> _Data provided_
···

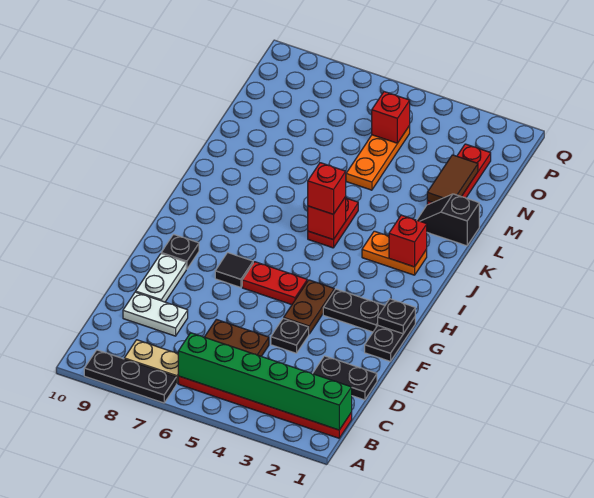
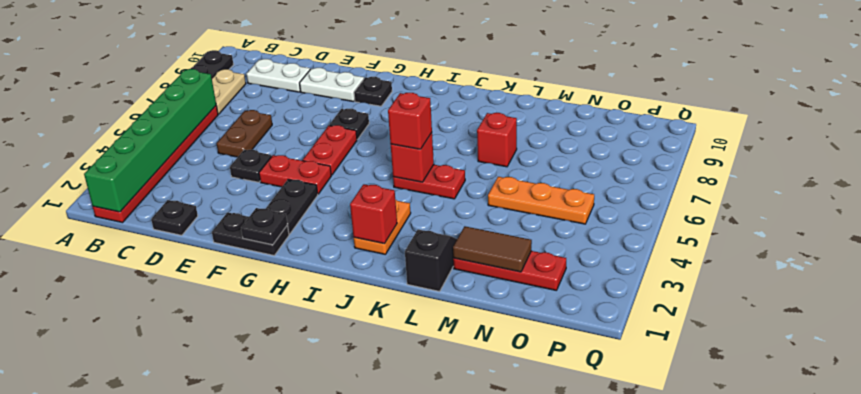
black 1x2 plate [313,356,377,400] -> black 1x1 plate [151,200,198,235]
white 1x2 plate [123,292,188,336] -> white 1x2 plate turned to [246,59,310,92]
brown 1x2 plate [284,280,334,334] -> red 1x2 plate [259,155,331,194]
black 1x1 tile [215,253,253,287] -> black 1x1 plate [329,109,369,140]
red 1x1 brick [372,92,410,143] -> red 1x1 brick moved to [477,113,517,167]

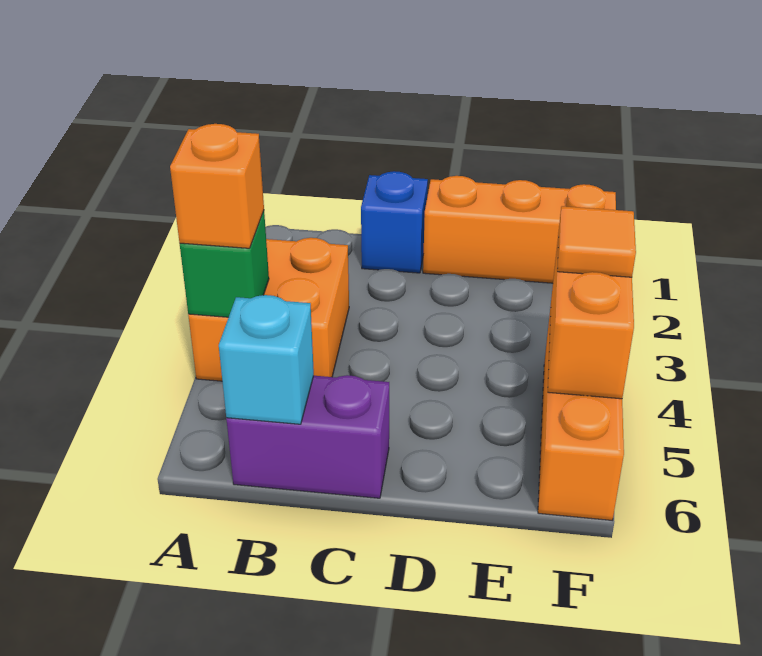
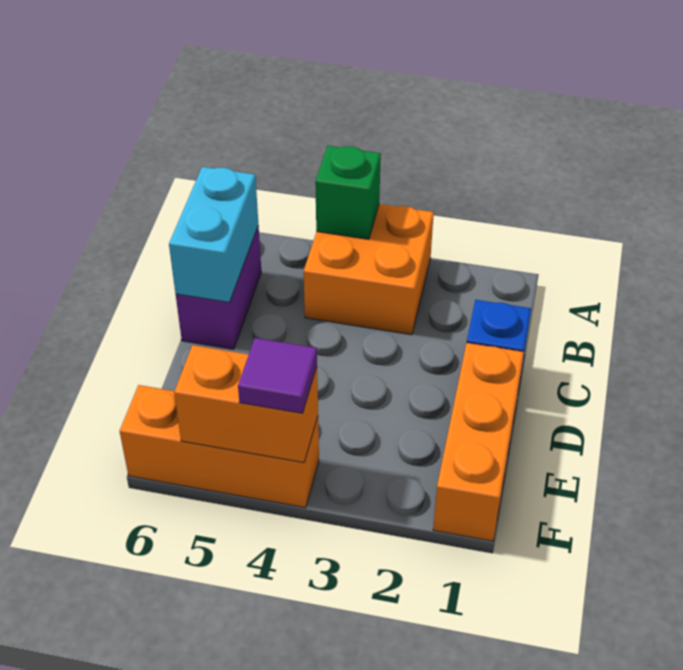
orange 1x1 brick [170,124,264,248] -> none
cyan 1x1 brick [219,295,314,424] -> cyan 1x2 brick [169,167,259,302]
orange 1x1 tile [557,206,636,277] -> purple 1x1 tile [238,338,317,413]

···

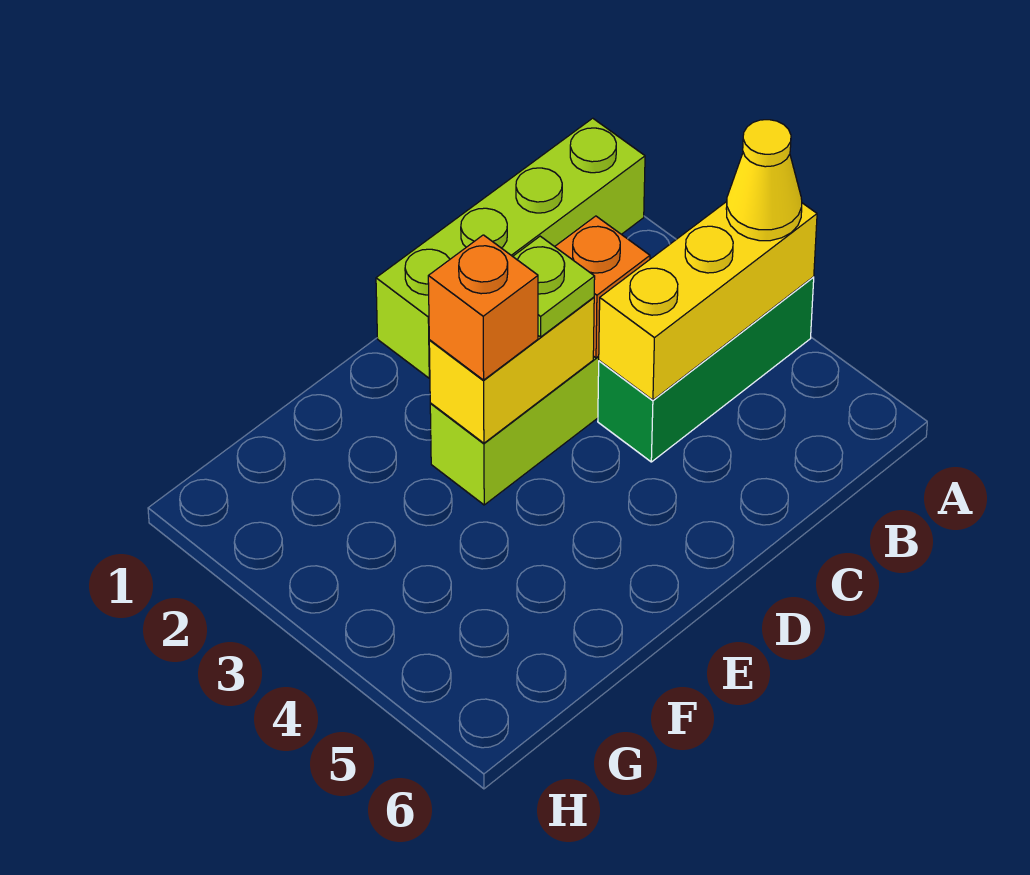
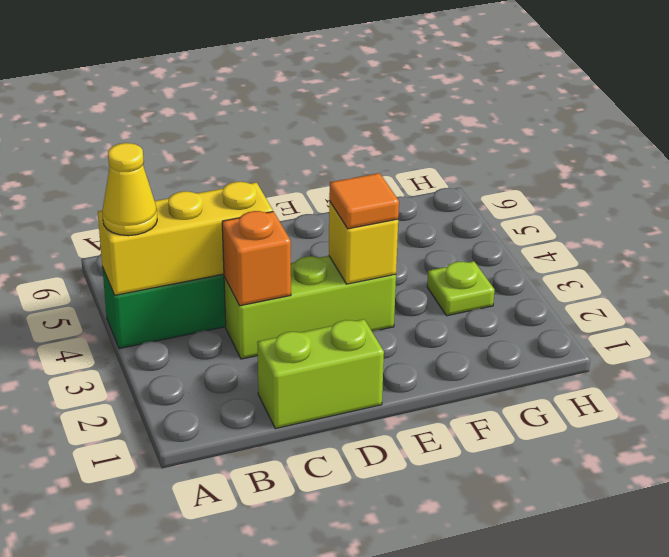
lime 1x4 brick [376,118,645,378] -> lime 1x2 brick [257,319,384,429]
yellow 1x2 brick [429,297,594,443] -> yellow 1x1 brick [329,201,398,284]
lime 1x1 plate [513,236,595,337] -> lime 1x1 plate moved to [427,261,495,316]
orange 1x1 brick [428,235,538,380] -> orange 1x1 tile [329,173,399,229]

···

> _Required work_
The answer must consist of each line in the entries above that includes "plate".

> _Solution for this problem_
black 1x2 plate [313,356,377,400] -> black 1x1 plate [151,200,198,235]
white 1x2 plate [123,292,188,336] -> white 1x2 plate turned to [246,59,310,92]
brown 1x2 plate [284,280,334,334] -> red 1x2 plate [259,155,331,194]
black 1x1 tile [215,253,253,287] -> black 1x1 plate [329,109,369,140]
lime 1x1 plate [513,236,595,337] -> lime 1x1 plate moved to [427,261,495,316]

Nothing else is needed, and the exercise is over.